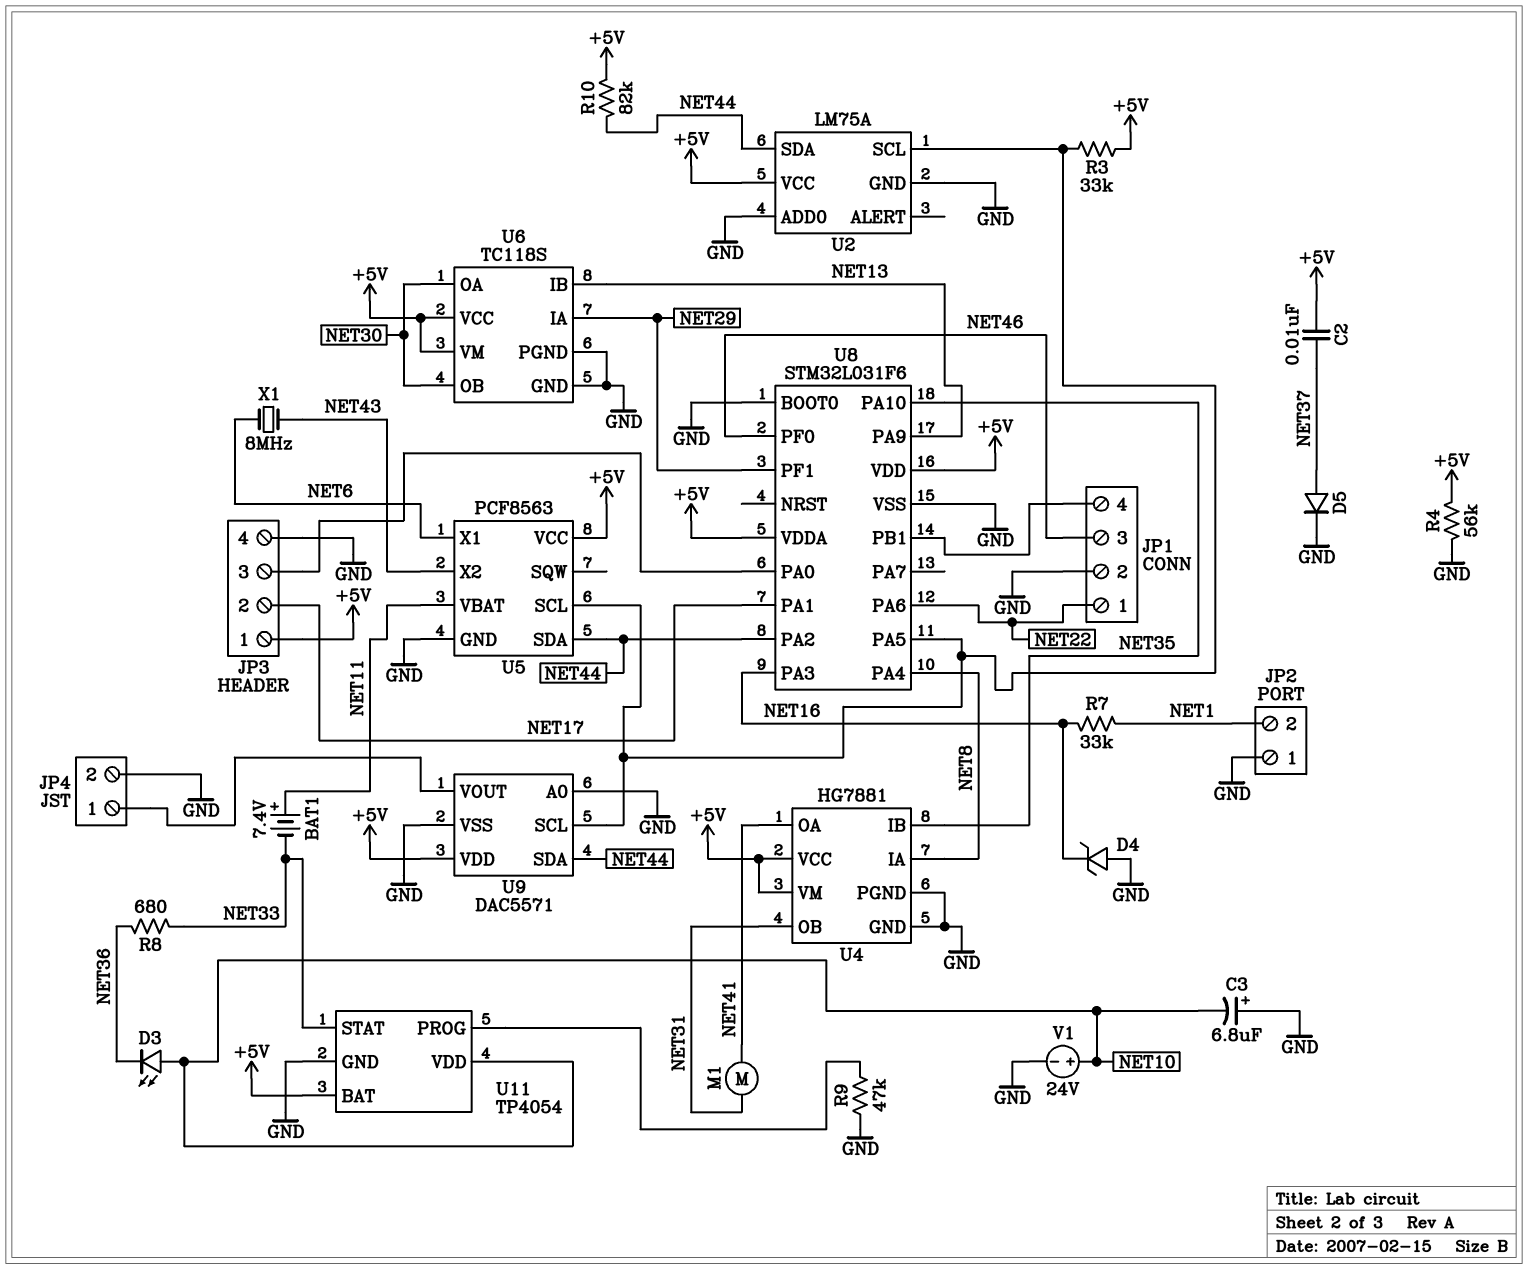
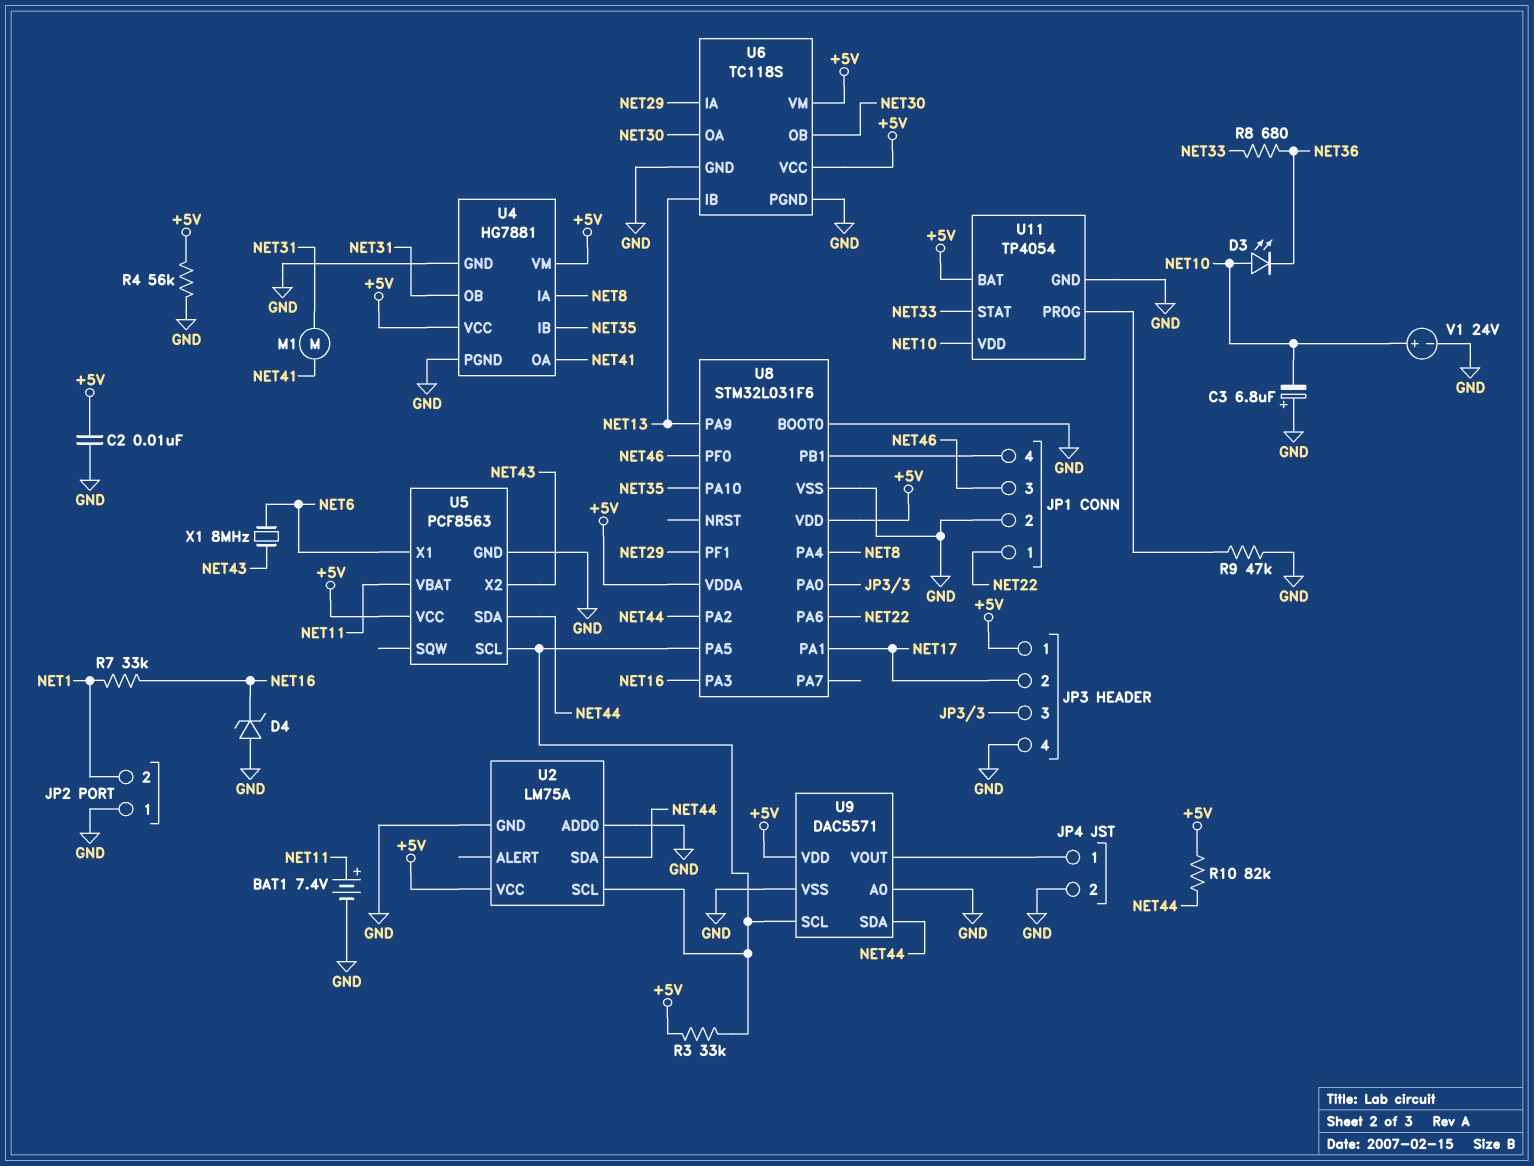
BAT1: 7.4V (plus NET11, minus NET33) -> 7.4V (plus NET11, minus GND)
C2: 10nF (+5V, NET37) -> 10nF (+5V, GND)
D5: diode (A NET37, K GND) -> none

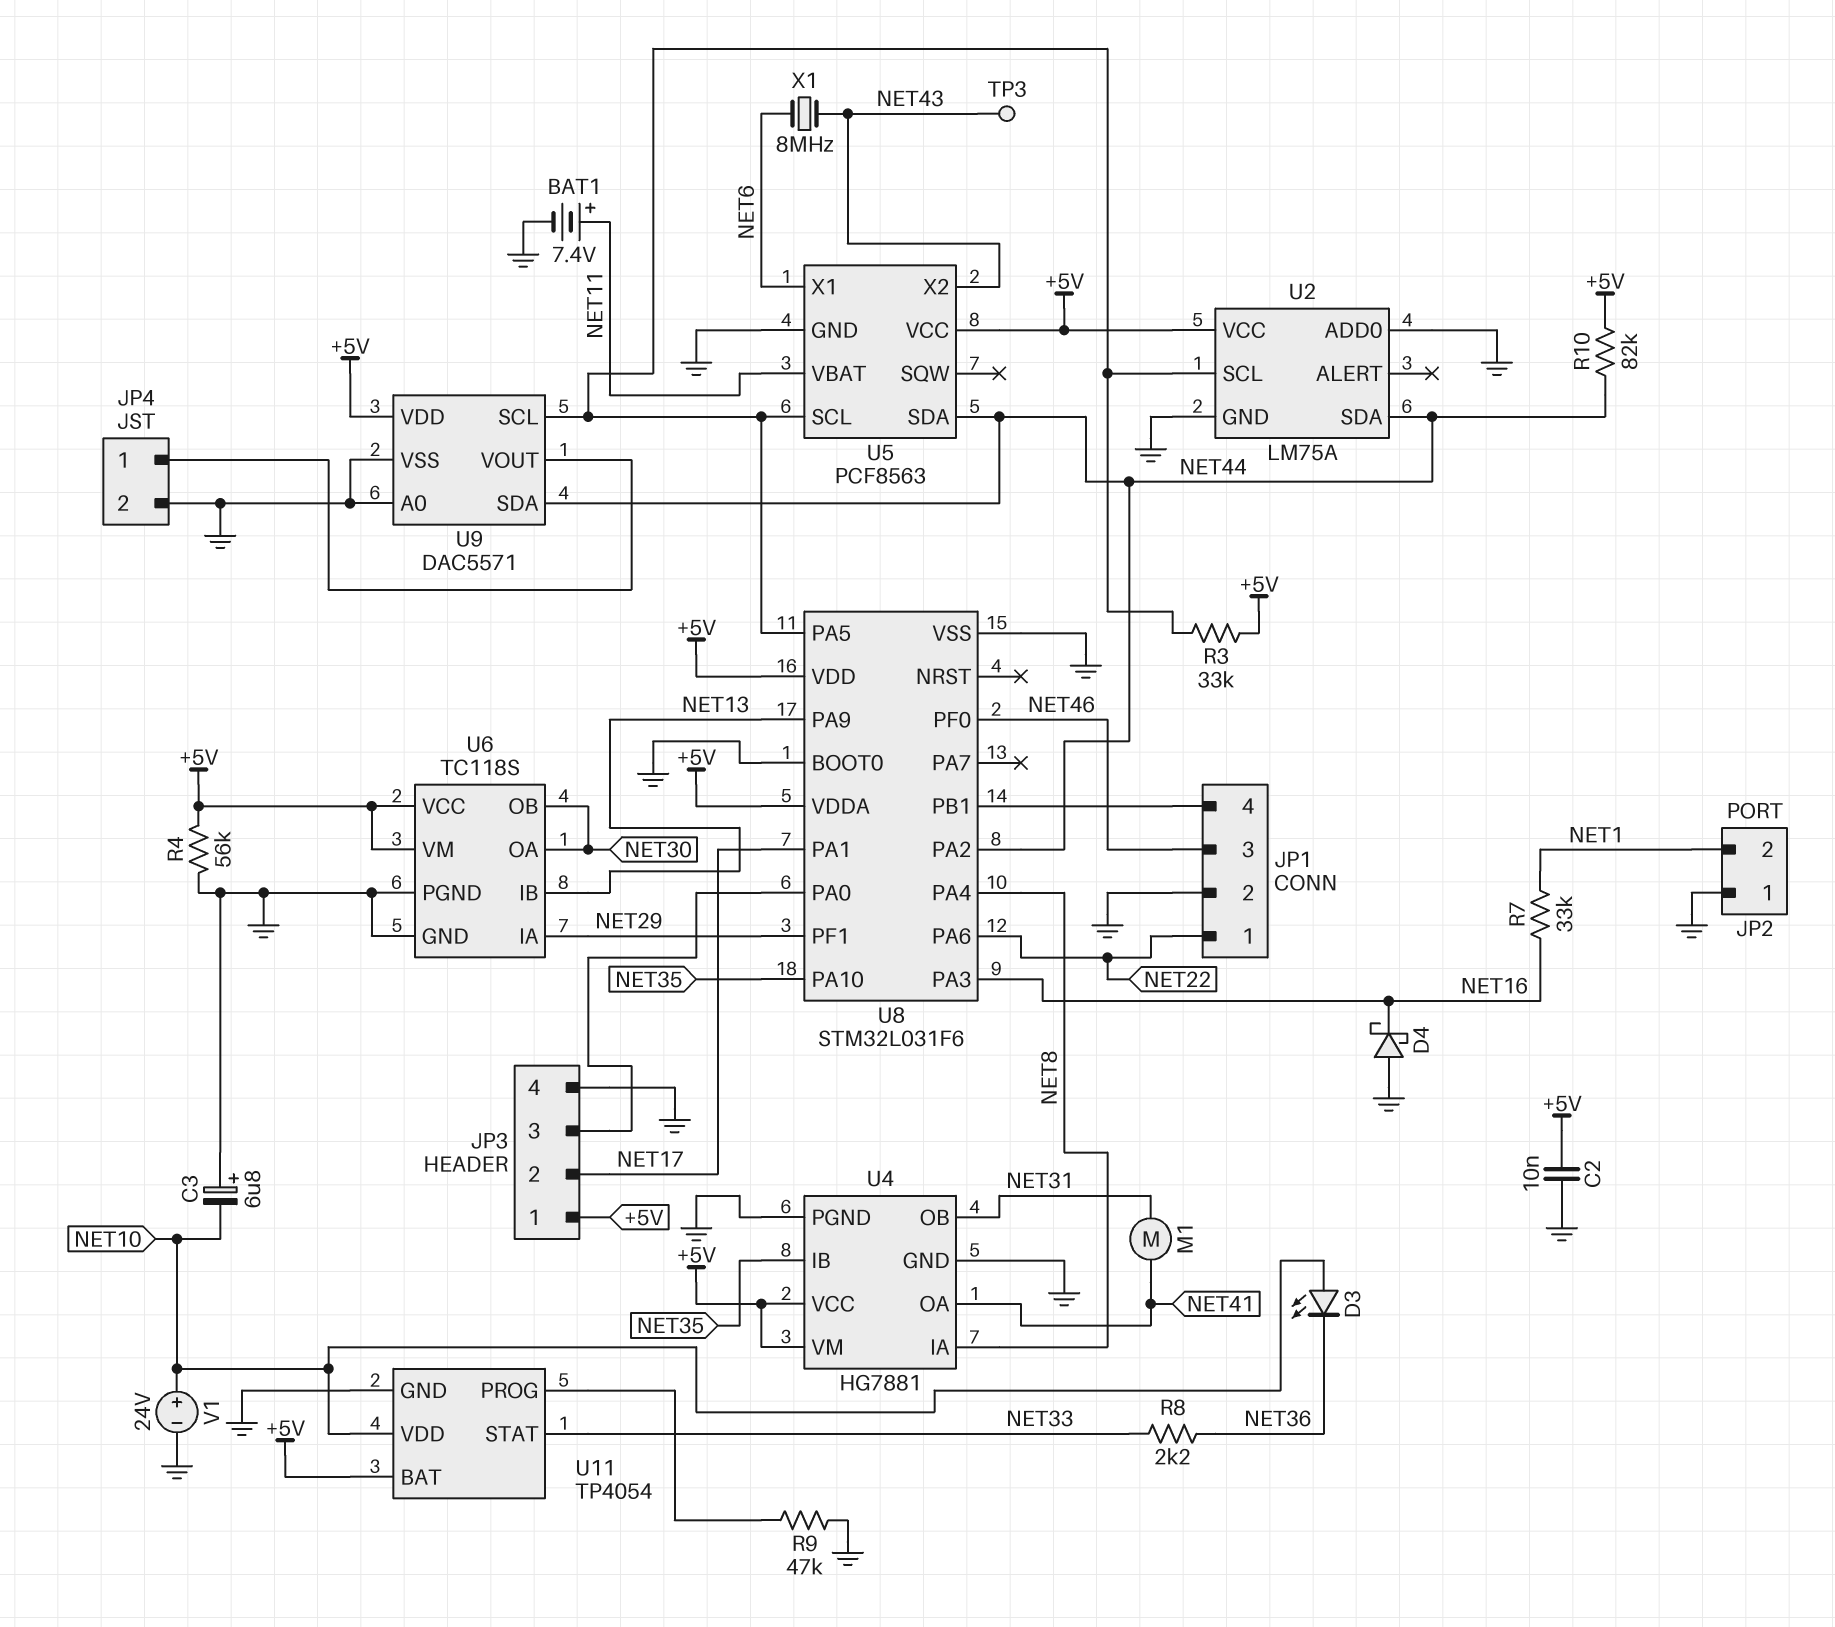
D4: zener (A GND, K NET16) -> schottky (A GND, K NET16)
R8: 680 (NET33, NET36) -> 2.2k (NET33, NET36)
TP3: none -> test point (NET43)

...

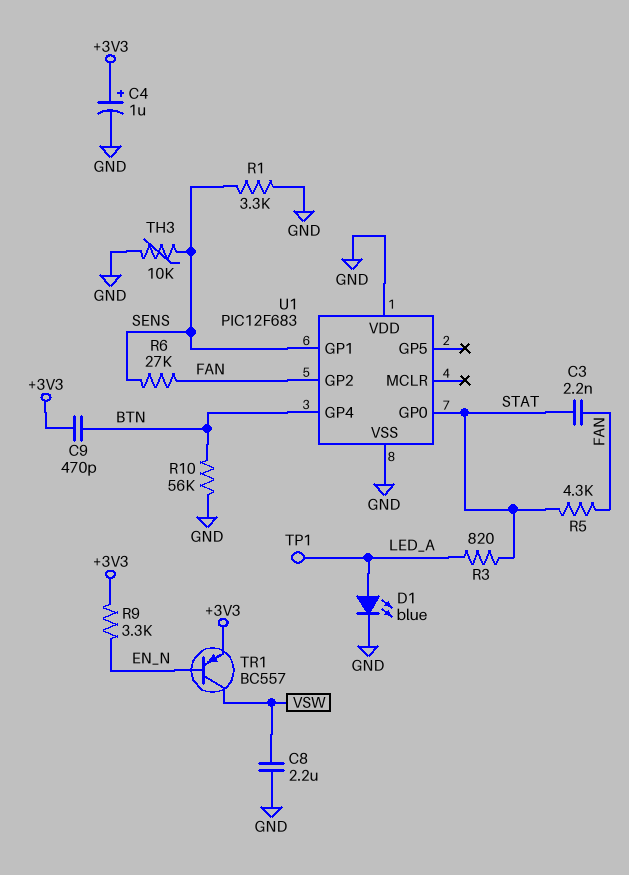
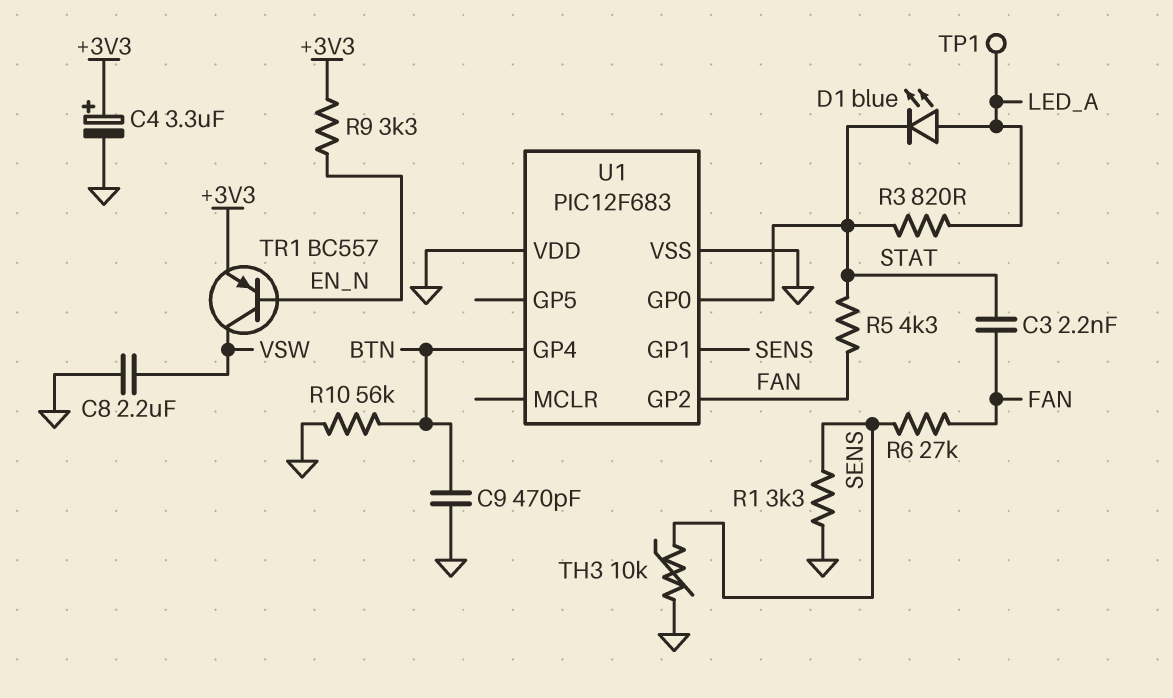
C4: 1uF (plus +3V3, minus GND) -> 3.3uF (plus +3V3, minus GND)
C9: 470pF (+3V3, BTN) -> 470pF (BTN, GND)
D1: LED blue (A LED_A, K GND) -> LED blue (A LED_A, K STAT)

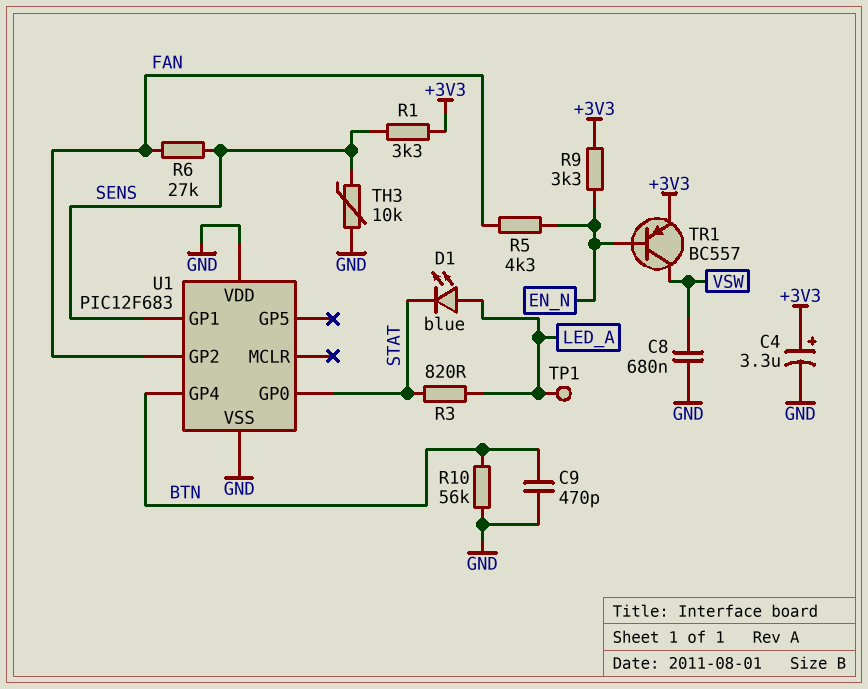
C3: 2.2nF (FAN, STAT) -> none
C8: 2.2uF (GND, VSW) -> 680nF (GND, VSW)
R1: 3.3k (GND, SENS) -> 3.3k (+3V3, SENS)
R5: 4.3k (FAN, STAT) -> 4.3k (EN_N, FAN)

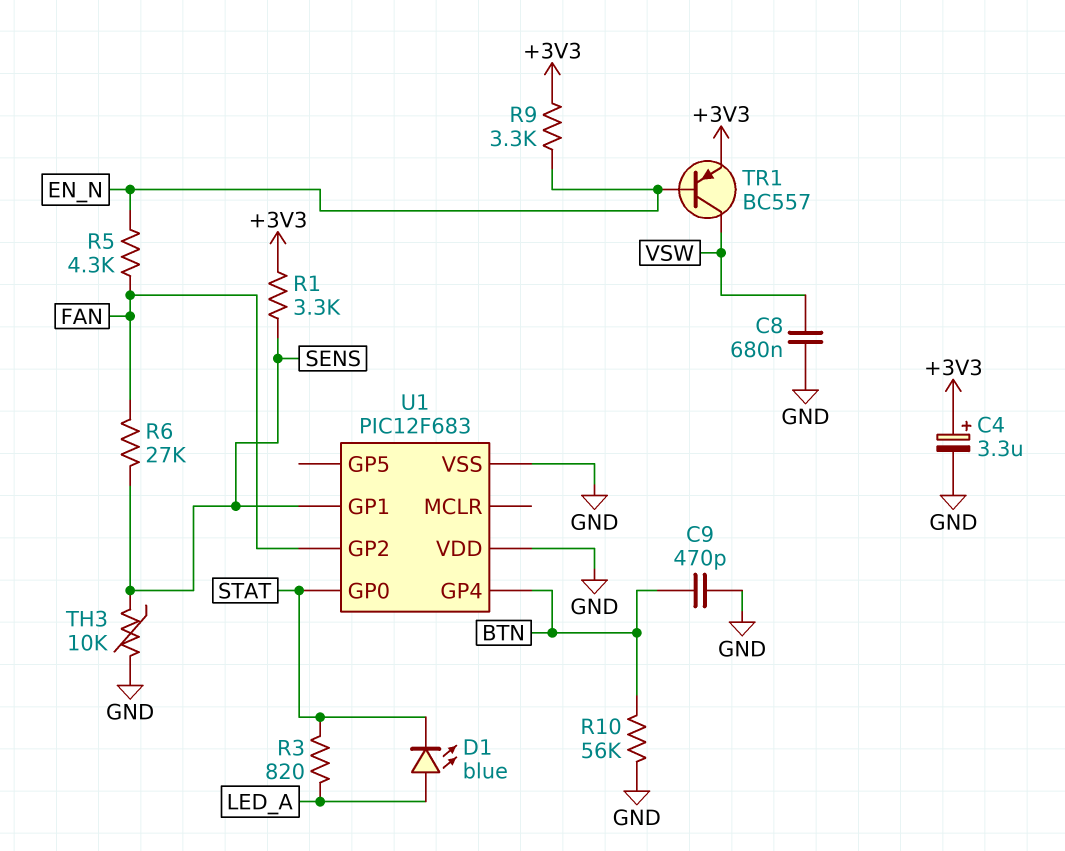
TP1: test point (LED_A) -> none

[Exercise details]
Copy the listing above exactly, but only from the line with "BAT1: 7.4V (plus" through the line with "TP3: none -> test point (NET43)", including those two lines and excluding any picture.

[Result]
BAT1: 7.4V (plus NET11, minus NET33) -> 7.4V (plus NET11, minus GND)
C2: 10nF (+5V, NET37) -> 10nF (+5V, GND)
D5: diode (A NET37, K GND) -> none

D4: zener (A GND, K NET16) -> schottky (A GND, K NET16)
R8: 680 (NET33, NET36) -> 2.2k (NET33, NET36)
TP3: none -> test point (NET43)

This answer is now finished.